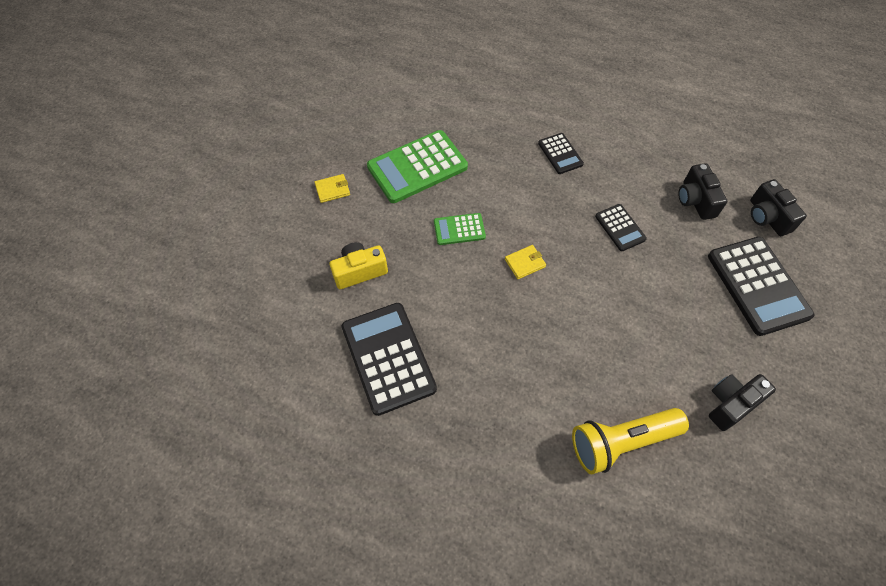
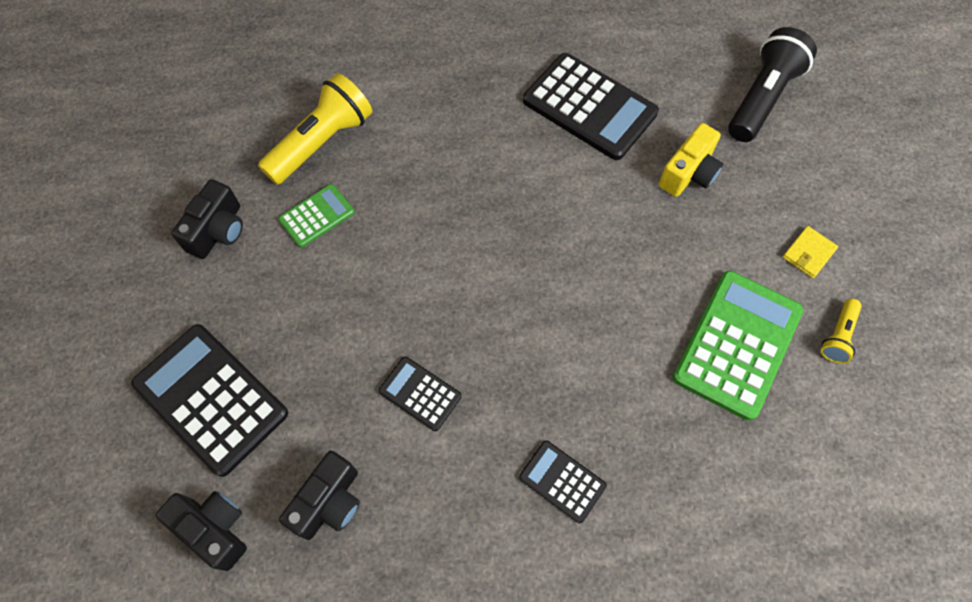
camera: 150 degrees right, 5 degrees up
green calculator [434,213,486,245] -> green calculator moved to [279,184,354,248]
yellow wallet [505,245,546,279] -> none
black camera [678,163,727,220] -> black camera turned 75 degrees clockwise [279,451,360,540]
none -> black flashlight [728,27,817,142]
none -> yellow flashlight [821,299,862,364]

□ □ □ □ □

TASK DESCRIPTION
The answer must be an exact copy of the lines above, from the start of the records through the line with "black camera [678,163,727,220]", and of nothing else; no pictures belong in it.

RESPONSE TO THIS EXERCISE
camera: 150 degrees right, 5 degrees up
green calculator [434,213,486,245] -> green calculator moved to [279,184,354,248]
yellow wallet [505,245,546,279] -> none
black camera [678,163,727,220] -> black camera turned 75 degrees clockwise [279,451,360,540]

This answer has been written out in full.